Pictures are not part of the copy. Reproduce all the records exactly.

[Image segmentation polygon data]
┄┄┄┄┄┄┄┄┄┄
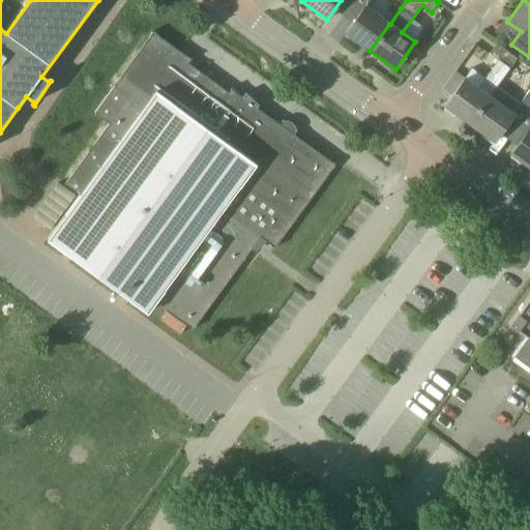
[(389,24),(376,13),(365,6),(346,33),(370,51),(389,24)]
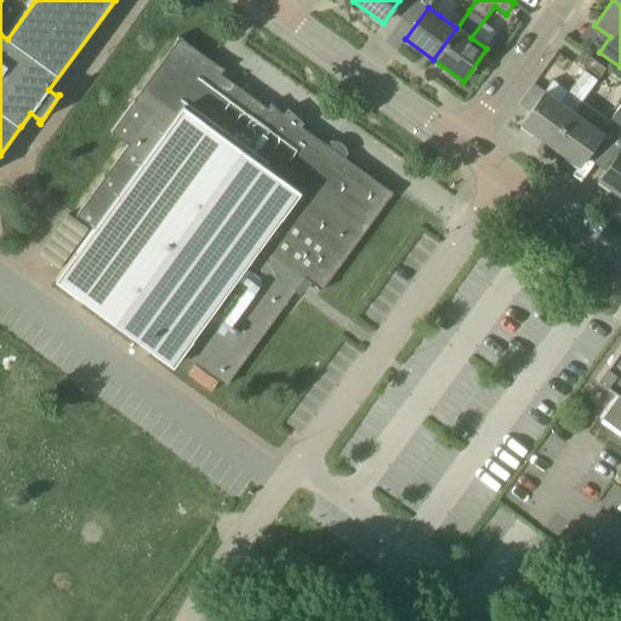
[(55,280),(174,366),(183,353),(216,379),(226,388),(231,379),(281,308),(288,303),(306,278),(313,284),(323,292),(328,283),(387,201),(394,193),(385,188),(352,164),(345,157),(329,146),(318,140),(279,112),(272,104),(268,108),(221,74),(224,69),(215,64),(209,60),(189,45),(180,36),(175,45),(140,93),(132,101),(141,104),(152,113),(77,216),(93,228),(55,280)]
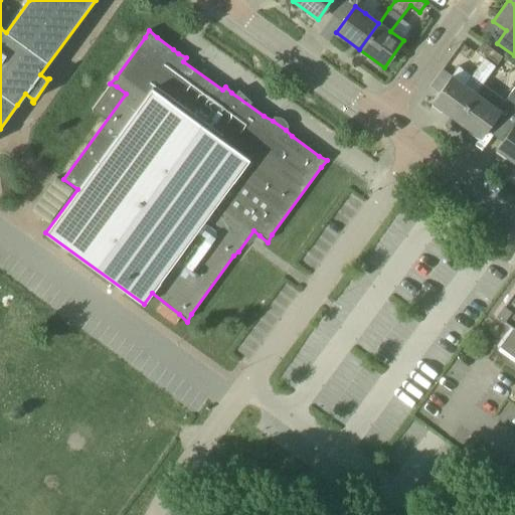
[(456,120),(476,93),(481,87),(482,87),(483,84),(502,57),(483,42),(476,52),(484,58),(465,86),(452,76),(440,93),(433,103),(456,120)]
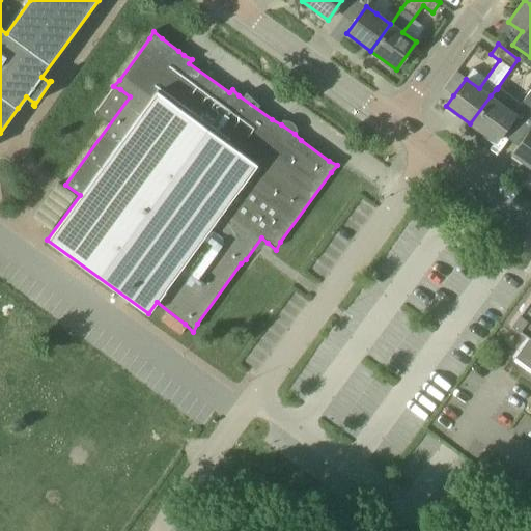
[(518,109),(528,116),(530,111),(530,89),(521,104),(522,104),(518,109)]
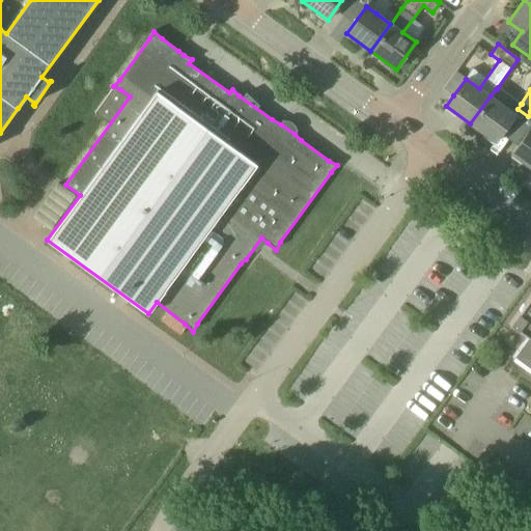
[(495,142),(515,114),(491,95),(470,123),(495,142)]
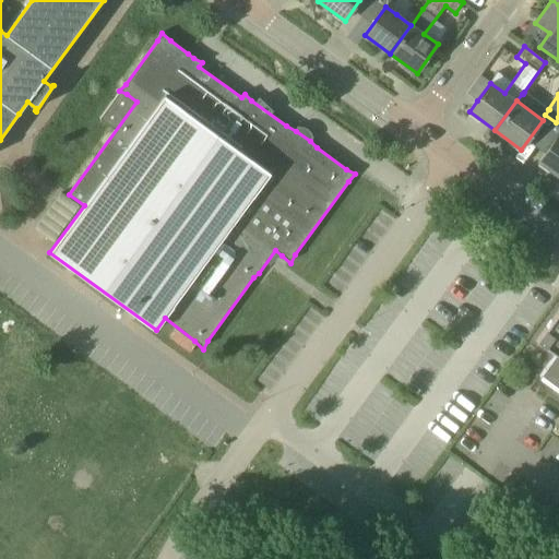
[(558,134),(558,137),(539,163),(558,177),(558,134)]
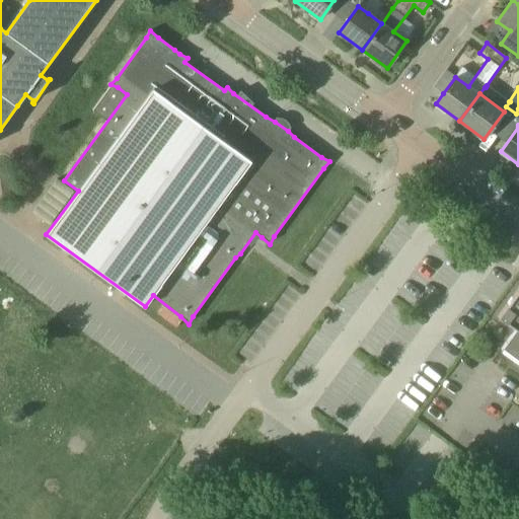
[(31,213),(49,225),(73,192),(56,179),(31,213)]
┄┄┄┄┄┄┄┄┄┄
- Task result -
[(389,24),(376,13),(365,6),(346,33),(370,51),(389,24)]
[(55,280),(174,366),(183,353),(216,379),(226,388),(231,379),(281,308),(288,303),(306,278),(313,284),(323,292),(328,283),(387,201),(394,193),(385,188),(352,164),(345,157),(329,146),(318,140),(279,112),(272,104),(268,108),(221,74),(224,69),(215,64),(209,60),(189,45),(180,36),(175,45),(140,93),(132,101),(141,104),(152,113),(77,216),(93,228),(55,280)]
[(456,120),(476,93),(481,87),(482,87),(483,84),(502,57),(483,42),(476,52),(484,58),(465,86),(452,76),(440,93),(433,103),(456,120)]
[(518,109),(528,116),(530,111),(530,89),(521,104),(522,104),(518,109)]
[(495,142),(515,114),(491,95),(470,123),(495,142)]
[(558,134),(558,137),(539,163),(558,177),(558,134)]
[(31,213),(49,225),(73,192),(56,179),(31,213)]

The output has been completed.